**TRY IT:**
An exact copy of the data is needed, but without any of its images.

ENTRIES SUPPLIED START

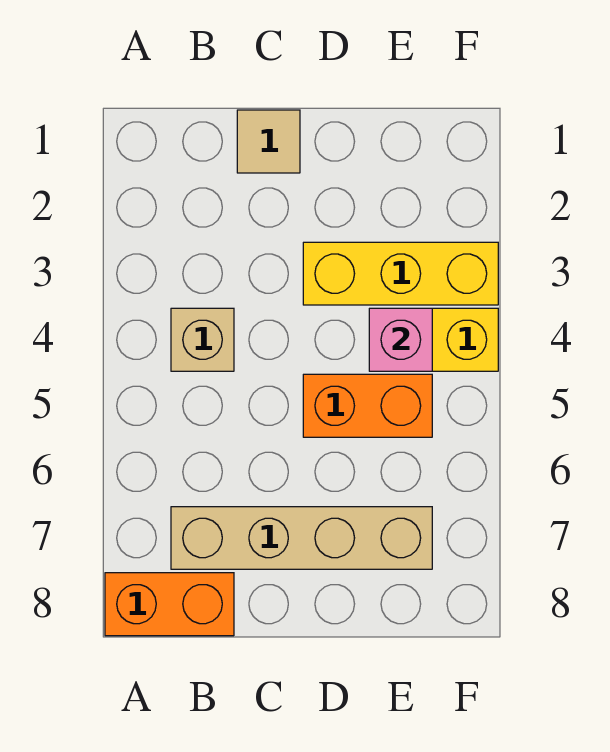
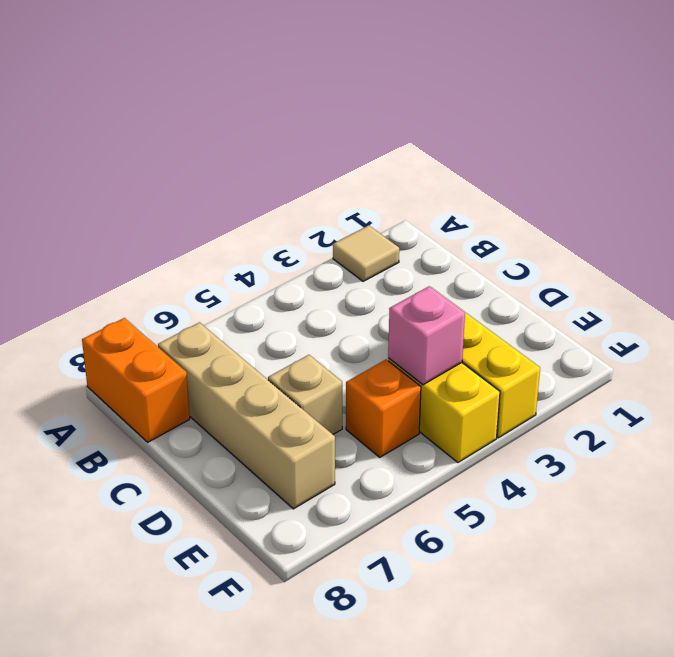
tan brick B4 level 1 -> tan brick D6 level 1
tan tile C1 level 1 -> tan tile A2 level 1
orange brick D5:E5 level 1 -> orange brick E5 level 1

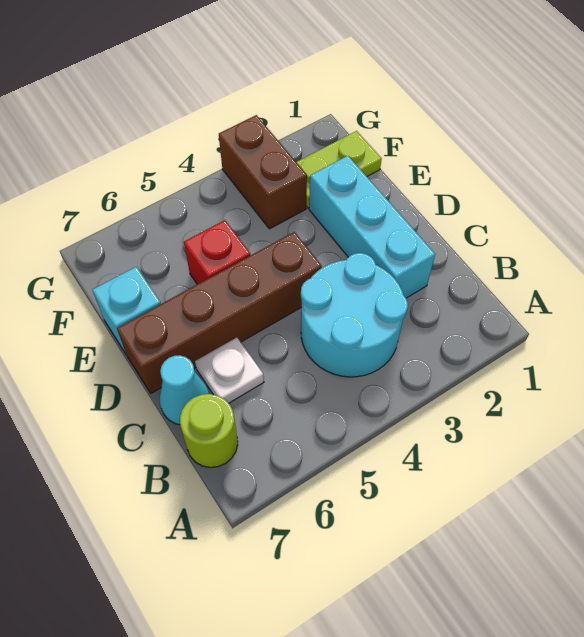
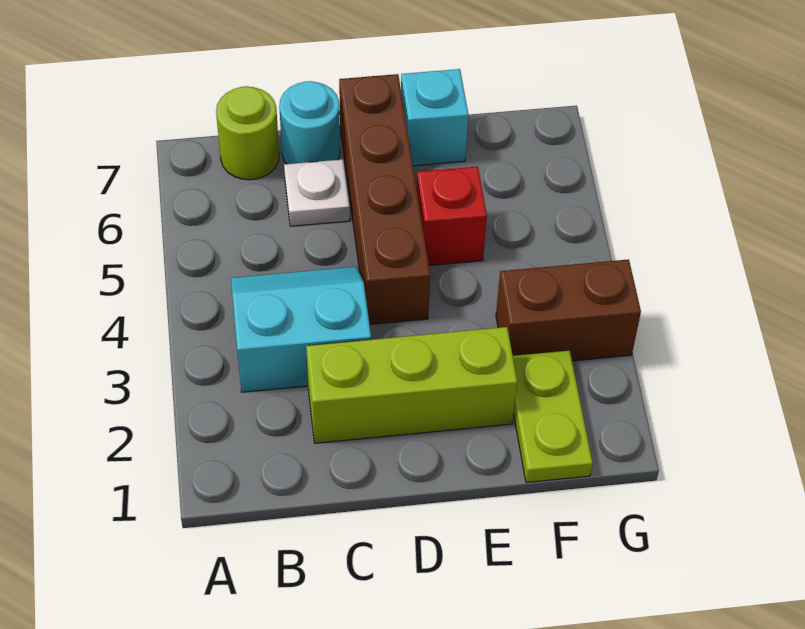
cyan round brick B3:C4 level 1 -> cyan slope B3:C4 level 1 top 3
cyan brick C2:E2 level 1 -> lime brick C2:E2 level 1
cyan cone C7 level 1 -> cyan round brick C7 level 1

ENTRIES SUPPLIED END

**ANSWER:**
tan brick B4 level 1 -> tan brick D6 level 1
tan tile C1 level 1 -> tan tile A2 level 1
orange brick D5:E5 level 1 -> orange brick E5 level 1

cyan round brick B3:C4 level 1 -> cyan slope B3:C4 level 1 top 3
cyan brick C2:E2 level 1 -> lime brick C2:E2 level 1
cyan cone C7 level 1 -> cyan round brick C7 level 1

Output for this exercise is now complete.